━━━ Data for this task ━━━

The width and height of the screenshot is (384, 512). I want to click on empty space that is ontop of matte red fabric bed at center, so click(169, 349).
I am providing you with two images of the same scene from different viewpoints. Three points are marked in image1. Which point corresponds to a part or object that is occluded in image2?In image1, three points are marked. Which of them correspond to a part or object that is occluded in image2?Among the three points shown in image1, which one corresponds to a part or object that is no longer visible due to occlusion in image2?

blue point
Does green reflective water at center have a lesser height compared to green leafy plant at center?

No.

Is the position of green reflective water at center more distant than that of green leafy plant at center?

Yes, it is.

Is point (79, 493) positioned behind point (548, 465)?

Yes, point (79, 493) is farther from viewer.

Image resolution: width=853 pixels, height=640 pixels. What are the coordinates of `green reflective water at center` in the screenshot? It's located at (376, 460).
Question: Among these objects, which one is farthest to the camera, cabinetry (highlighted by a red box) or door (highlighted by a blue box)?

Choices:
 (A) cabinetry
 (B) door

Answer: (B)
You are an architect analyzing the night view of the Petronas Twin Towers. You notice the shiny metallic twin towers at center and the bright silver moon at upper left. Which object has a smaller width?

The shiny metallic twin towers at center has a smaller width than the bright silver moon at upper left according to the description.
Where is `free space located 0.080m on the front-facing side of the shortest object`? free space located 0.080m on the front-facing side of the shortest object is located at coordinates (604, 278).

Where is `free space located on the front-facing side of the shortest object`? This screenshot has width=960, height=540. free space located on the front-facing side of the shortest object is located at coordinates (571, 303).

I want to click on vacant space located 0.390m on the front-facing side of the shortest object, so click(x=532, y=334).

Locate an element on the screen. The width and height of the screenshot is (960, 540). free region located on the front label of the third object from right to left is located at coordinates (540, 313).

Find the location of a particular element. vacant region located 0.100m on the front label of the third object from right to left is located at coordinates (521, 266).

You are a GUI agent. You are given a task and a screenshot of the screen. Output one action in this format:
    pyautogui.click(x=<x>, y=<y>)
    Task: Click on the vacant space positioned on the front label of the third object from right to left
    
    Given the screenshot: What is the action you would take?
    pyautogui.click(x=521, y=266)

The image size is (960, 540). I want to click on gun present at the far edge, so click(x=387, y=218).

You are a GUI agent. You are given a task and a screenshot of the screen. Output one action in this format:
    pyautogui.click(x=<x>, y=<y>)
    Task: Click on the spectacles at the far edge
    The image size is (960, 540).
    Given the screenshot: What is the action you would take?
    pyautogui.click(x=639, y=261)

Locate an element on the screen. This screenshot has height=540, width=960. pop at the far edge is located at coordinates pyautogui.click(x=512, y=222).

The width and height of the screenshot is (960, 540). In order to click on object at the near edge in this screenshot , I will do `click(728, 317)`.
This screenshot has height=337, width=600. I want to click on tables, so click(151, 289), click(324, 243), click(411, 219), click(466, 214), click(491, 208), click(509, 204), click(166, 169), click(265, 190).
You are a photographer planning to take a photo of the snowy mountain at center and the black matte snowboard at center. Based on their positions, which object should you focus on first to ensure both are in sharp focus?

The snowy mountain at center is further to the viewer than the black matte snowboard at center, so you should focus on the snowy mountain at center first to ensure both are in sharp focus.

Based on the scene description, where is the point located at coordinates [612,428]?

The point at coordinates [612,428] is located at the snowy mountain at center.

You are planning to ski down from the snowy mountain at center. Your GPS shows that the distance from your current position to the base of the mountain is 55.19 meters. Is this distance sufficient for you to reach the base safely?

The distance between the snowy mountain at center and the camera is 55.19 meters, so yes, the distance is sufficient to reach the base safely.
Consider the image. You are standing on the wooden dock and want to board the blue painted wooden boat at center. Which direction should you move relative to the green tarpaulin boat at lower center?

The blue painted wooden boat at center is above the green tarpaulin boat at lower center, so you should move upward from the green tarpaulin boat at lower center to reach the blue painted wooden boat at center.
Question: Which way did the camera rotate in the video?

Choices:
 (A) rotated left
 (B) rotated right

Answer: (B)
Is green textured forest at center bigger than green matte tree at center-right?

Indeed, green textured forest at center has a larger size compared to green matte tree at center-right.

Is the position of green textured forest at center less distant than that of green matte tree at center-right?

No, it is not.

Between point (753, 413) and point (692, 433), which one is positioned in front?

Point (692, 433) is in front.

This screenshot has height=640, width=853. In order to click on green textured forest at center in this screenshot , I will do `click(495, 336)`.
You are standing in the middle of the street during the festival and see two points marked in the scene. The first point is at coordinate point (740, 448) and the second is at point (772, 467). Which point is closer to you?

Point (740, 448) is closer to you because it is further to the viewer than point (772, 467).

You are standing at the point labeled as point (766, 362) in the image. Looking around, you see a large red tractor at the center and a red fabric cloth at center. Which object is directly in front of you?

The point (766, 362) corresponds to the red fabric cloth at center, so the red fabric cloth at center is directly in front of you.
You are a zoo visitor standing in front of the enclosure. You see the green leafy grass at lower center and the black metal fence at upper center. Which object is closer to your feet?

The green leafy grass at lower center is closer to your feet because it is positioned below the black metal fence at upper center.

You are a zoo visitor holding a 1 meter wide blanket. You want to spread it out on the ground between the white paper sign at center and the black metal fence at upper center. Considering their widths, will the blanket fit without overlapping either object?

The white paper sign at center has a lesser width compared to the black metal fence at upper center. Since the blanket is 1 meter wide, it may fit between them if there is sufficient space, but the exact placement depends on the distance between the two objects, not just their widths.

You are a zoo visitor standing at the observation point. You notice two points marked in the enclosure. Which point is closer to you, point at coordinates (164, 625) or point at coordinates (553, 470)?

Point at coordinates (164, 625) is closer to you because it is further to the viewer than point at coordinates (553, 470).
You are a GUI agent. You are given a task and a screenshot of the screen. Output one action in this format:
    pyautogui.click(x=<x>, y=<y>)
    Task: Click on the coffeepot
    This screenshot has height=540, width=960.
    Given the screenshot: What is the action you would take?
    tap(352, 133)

━━━

About this task » Reproduce the records verbatim from the line with "No, it is not." to the line with "Point (692, 433) is in front.", inclusive.

Answer for this exercise »
No, it is not.

Between point (753, 413) and point (692, 433), which one is positioned in front?

Point (692, 433) is in front.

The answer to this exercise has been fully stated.